- _DATASET CONTENT_
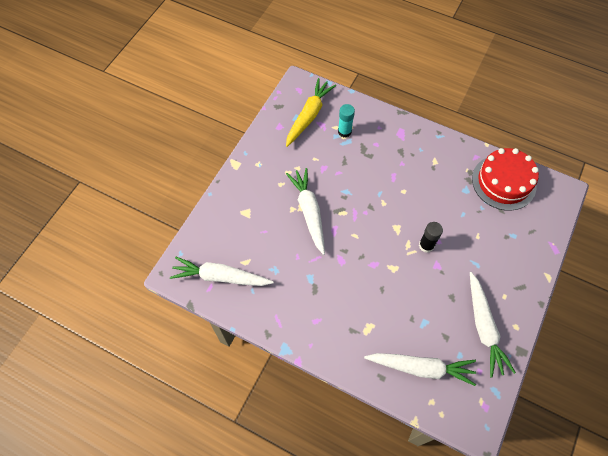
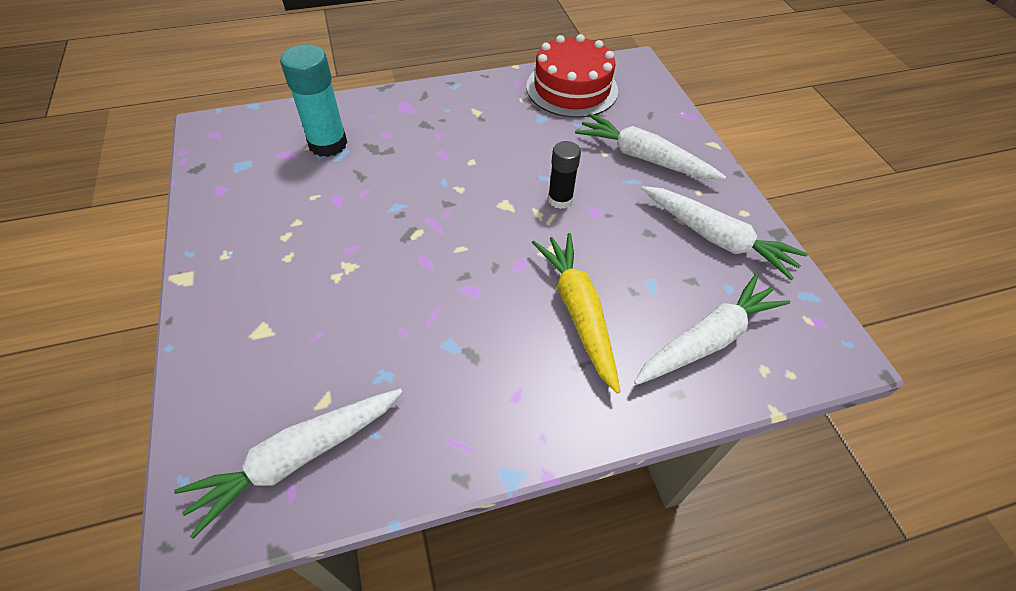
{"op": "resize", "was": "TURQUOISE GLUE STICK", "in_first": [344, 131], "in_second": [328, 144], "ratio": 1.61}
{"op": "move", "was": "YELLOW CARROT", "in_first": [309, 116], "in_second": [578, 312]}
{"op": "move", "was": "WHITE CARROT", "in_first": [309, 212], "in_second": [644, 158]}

- _DIRECTIONS FOR THIS TASK_
An exact copy of every line above is needed, without the images.

- _SOLUTION TO THIS PROBLEM_
{"op": "resize", "was": "TURQUOISE GLUE STICK", "in_first": [344, 131], "in_second": [328, 144], "ratio": 1.61}
{"op": "move", "was": "YELLOW CARROT", "in_first": [309, 116], "in_second": [578, 312]}
{"op": "move", "was": "WHITE CARROT", "in_first": [309, 212], "in_second": [644, 158]}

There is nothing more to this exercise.